Write out the stretch of lines below that begins at the line with "<34,190,76,112> to <599,481,100,175>" and ends at the line with "<309,266,47,36> = <324,386,129,105> x1.81", including both, exactly as given and nothing more.

[Supplied records Boundary: Start]

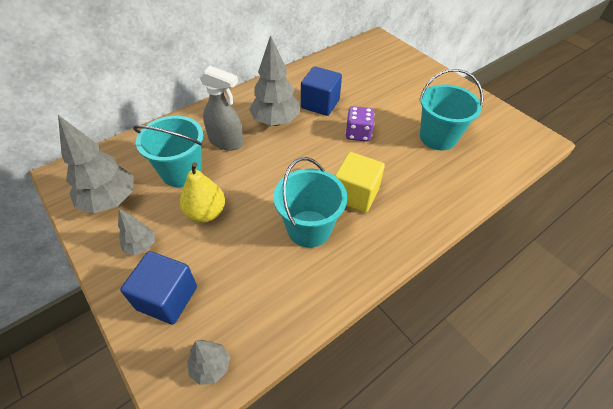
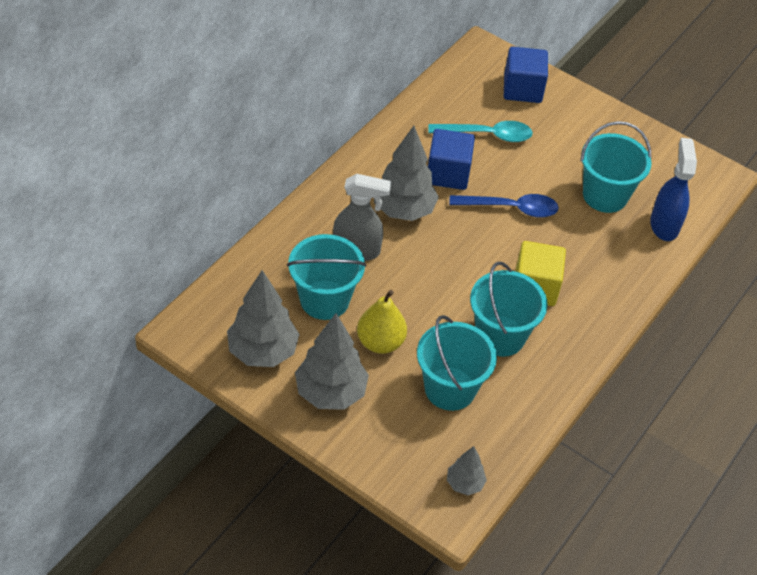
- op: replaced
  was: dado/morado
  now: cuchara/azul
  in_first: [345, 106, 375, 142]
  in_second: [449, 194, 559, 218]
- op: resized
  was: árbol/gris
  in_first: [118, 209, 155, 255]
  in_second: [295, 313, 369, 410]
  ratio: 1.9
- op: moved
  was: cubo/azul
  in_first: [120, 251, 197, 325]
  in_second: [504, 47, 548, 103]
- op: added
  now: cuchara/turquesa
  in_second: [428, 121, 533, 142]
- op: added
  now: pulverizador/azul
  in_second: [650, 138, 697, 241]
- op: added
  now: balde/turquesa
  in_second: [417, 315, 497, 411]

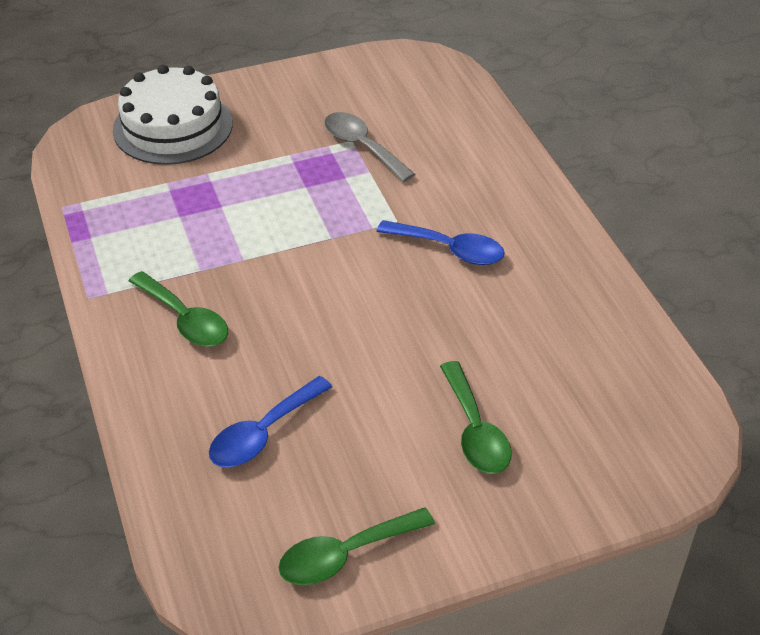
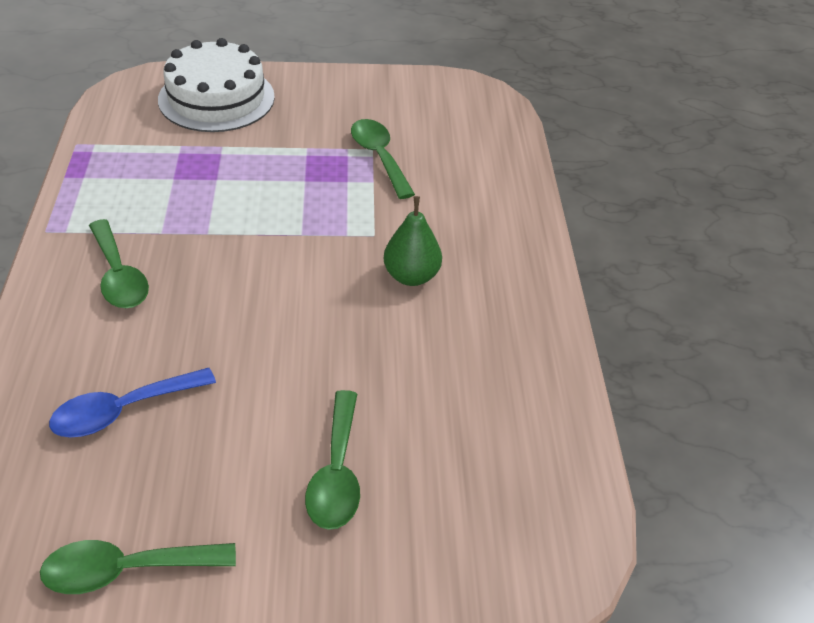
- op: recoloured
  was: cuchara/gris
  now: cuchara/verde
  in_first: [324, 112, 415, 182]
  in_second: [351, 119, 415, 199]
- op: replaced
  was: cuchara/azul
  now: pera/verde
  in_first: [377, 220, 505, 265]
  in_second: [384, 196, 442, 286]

[Supplied records Boundary: End]
[Supplied records Boundary: Start]

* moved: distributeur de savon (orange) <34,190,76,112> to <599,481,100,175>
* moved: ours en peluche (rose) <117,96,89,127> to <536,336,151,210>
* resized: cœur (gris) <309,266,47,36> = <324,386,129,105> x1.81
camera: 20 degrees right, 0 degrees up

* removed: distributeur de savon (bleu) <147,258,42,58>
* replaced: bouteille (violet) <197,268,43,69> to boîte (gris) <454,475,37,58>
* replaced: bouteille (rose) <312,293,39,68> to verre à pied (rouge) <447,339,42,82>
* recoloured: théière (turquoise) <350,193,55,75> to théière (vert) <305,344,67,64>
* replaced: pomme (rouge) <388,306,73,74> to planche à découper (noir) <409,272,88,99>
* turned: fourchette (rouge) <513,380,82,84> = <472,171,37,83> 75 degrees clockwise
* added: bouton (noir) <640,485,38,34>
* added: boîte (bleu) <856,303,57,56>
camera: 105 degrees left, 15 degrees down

[Supplied records Boundary: End]

> _Solution below_
* moved: distributeur de savon (orange) <34,190,76,112> to <599,481,100,175>
* moved: ours en peluche (rose) <117,96,89,127> to <536,336,151,210>
* resized: cœur (gris) <309,266,47,36> = <324,386,129,105> x1.81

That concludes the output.